■ Supplied data
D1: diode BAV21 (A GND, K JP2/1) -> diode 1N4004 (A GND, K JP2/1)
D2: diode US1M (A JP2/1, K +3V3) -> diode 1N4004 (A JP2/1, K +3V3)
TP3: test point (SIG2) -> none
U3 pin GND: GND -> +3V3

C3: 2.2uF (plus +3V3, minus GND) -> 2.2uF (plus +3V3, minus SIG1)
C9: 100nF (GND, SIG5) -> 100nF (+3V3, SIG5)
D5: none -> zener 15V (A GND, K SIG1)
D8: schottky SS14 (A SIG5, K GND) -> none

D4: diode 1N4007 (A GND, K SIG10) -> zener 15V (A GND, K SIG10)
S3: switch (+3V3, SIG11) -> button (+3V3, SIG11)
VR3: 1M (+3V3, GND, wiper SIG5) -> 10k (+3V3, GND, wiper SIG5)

* * *

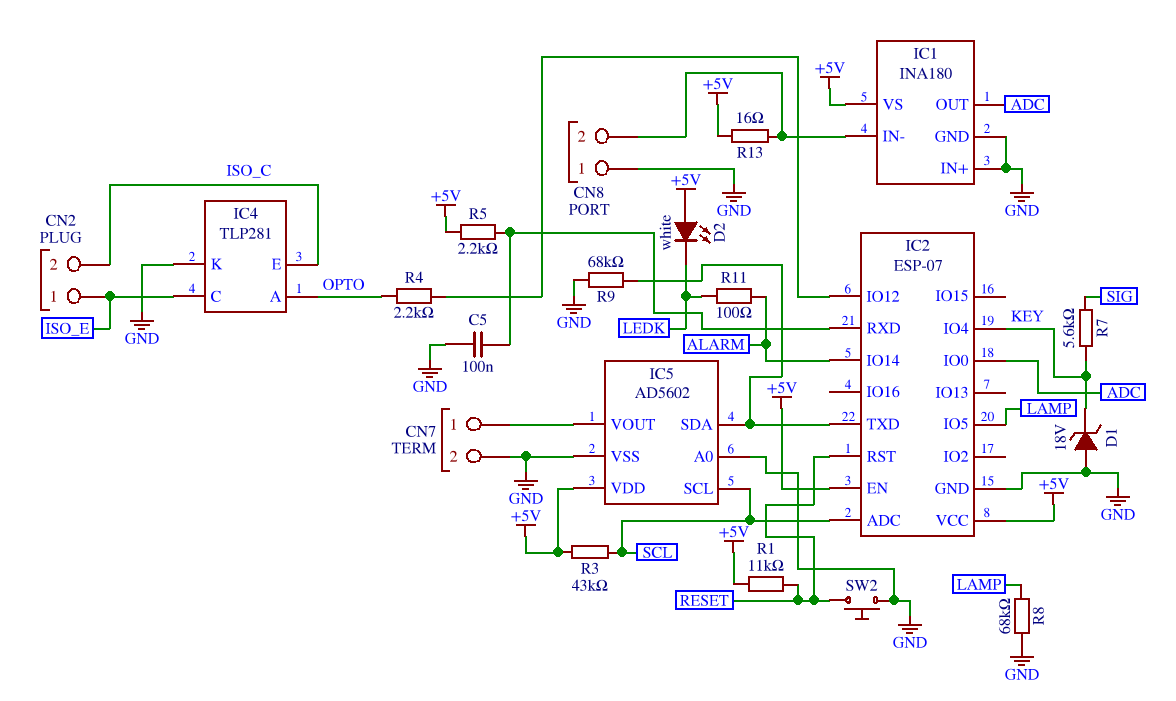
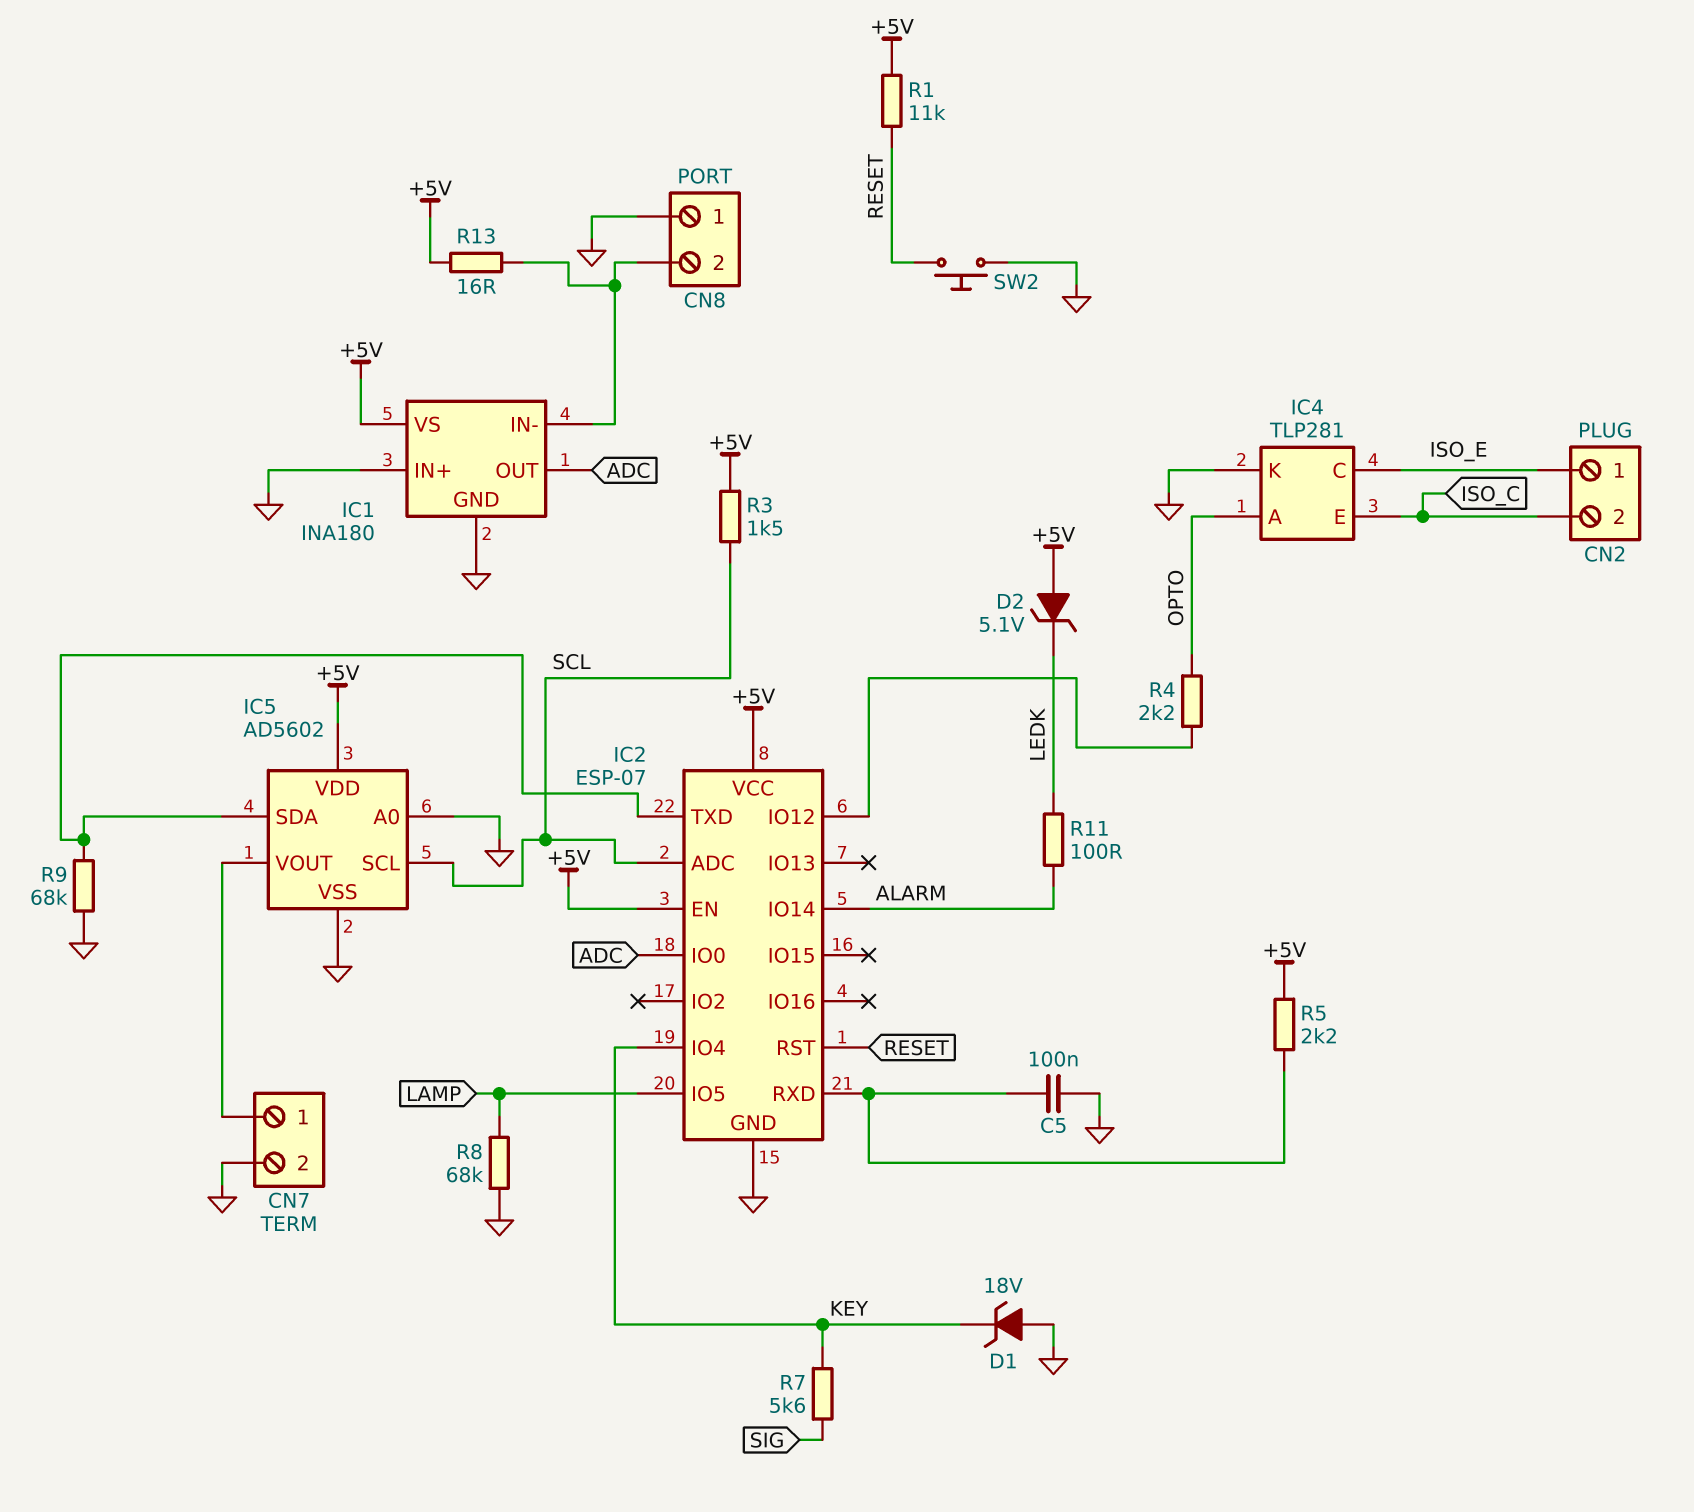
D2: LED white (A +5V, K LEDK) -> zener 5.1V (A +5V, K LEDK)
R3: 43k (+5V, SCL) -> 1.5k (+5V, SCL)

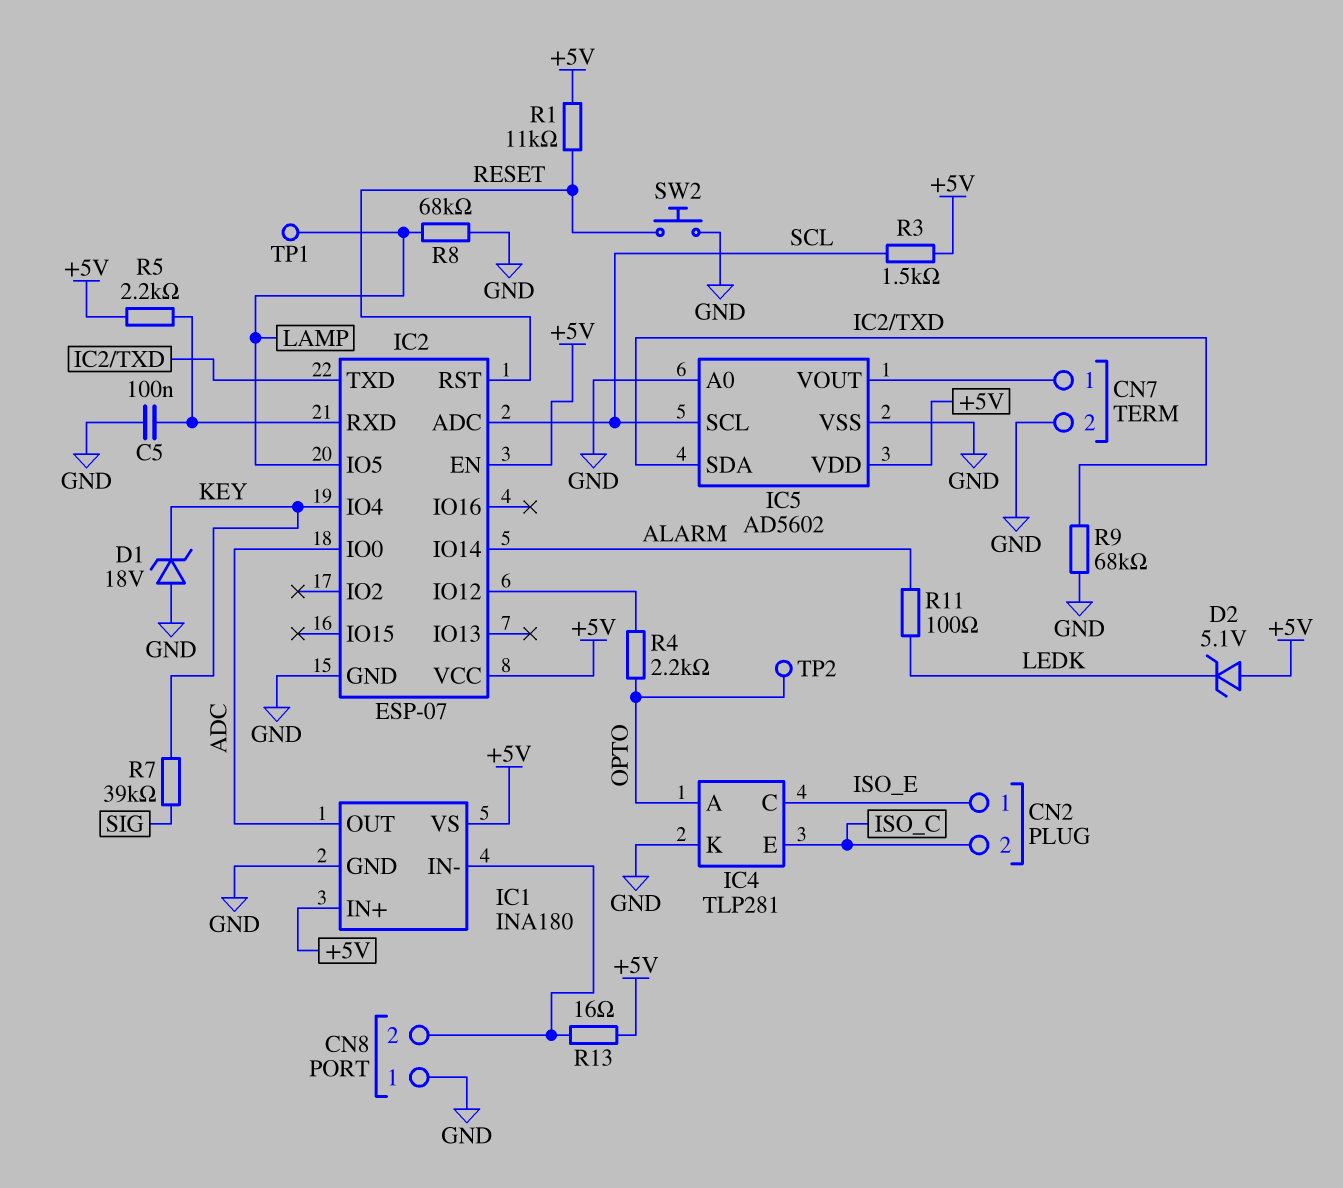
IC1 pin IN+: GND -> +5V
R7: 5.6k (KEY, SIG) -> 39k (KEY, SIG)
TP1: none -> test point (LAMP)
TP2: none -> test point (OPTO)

■ Requirement
Each line of the entries above that contains "zener" must be copied into the answer.

■ Answer section
D5: none -> zener 15V (A GND, K SIG1)
D4: diode 1N4007 (A GND, K SIG10) -> zener 15V (A GND, K SIG10)
D2: LED white (A +5V, K LEDK) -> zener 5.1V (A +5V, K LEDK)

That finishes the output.